====== Information given

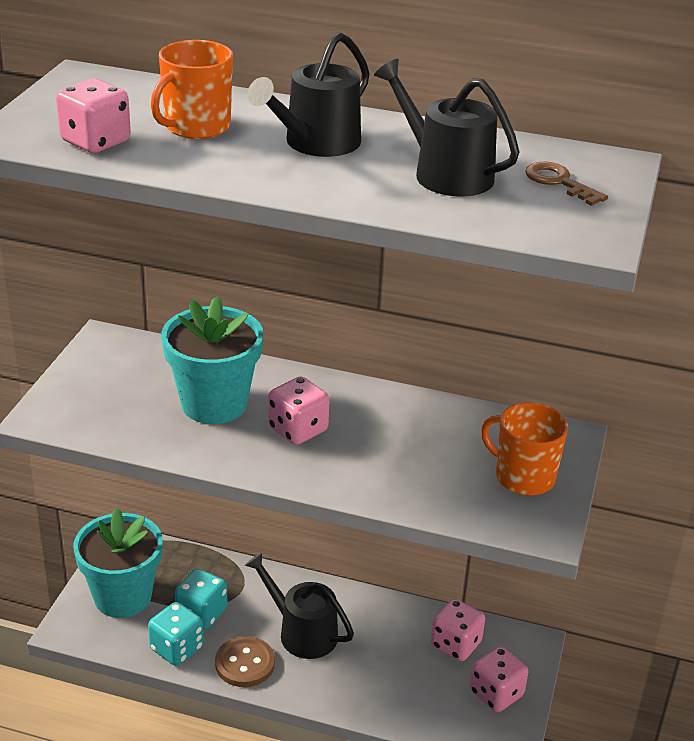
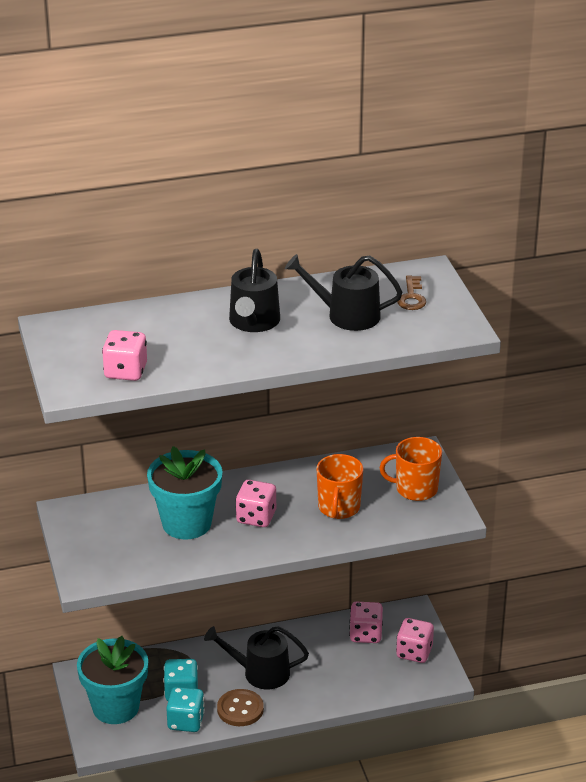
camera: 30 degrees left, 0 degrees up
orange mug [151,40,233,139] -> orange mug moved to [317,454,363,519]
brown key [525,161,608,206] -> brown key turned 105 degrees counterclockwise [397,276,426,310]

============
====== Information given

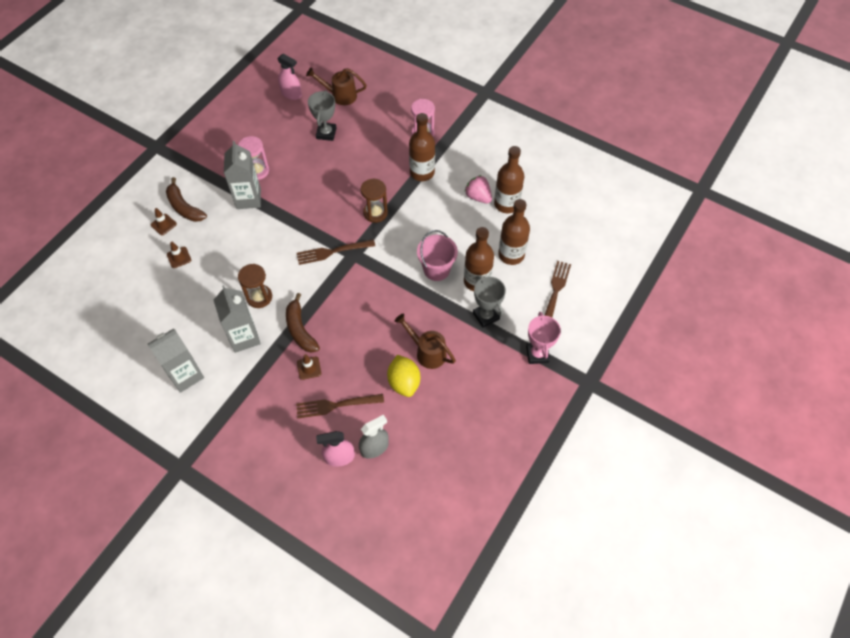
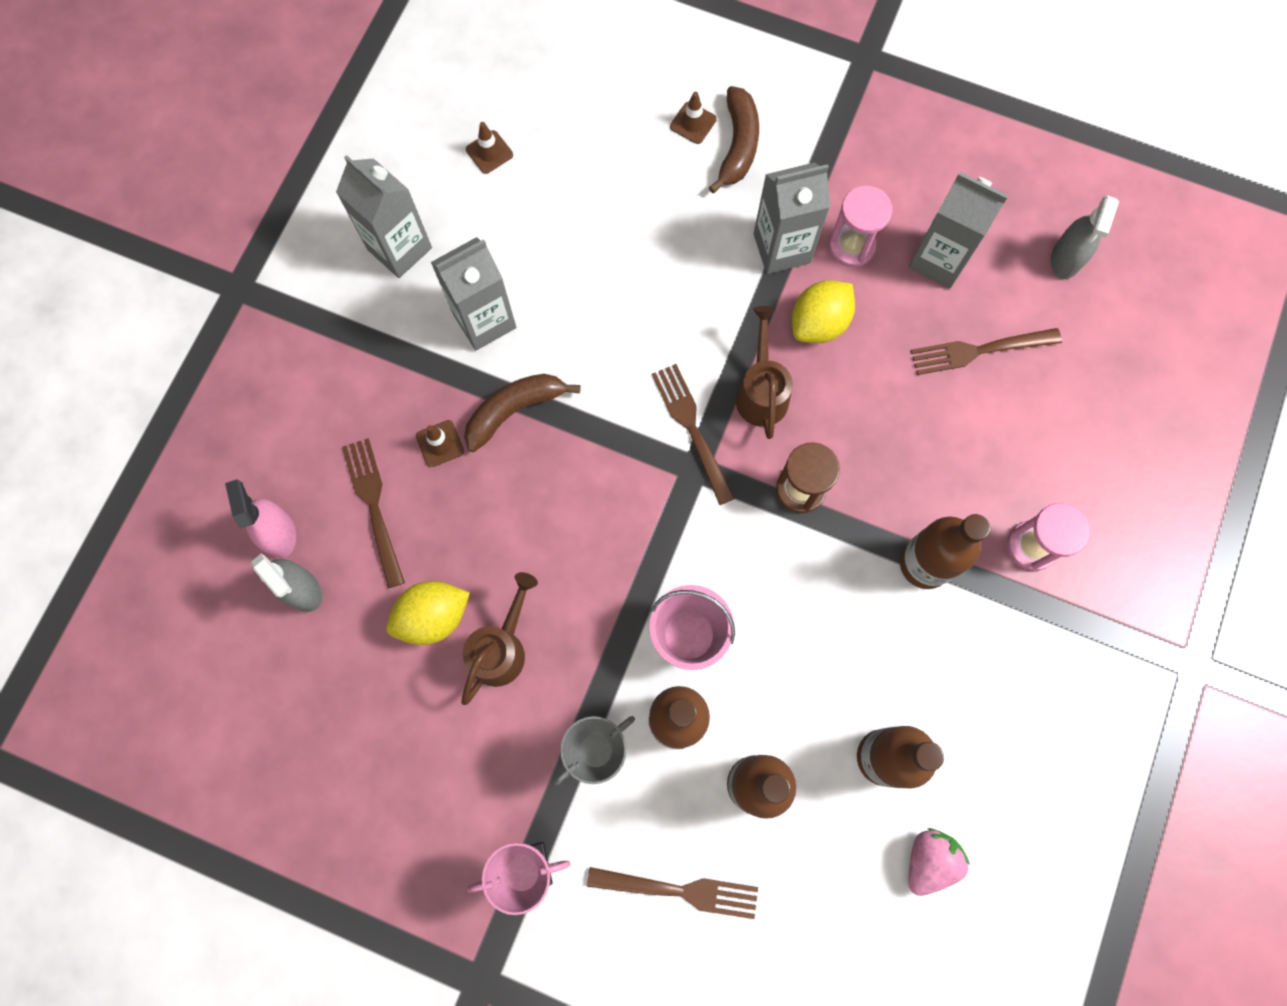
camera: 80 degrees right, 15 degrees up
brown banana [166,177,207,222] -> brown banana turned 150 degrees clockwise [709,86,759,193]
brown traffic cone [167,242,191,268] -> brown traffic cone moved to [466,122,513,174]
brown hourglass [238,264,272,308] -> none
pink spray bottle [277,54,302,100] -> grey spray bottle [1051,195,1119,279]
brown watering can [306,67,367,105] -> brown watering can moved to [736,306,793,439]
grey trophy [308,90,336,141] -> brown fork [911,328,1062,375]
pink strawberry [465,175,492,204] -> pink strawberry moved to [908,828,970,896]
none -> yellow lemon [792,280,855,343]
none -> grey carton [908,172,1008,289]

============

• [Task statement]
Reproduce exactly the section above that begins at the line containing "camera: 30 degrees left, 0 degrees up" and ends at the line containing "brown key [525,161,608,206]", leaving out all other lines.

• [Solution to the problem]
camera: 30 degrees left, 0 degrees up
orange mug [151,40,233,139] -> orange mug moved to [317,454,363,519]
brown key [525,161,608,206] -> brown key turned 105 degrees counterclockwise [397,276,426,310]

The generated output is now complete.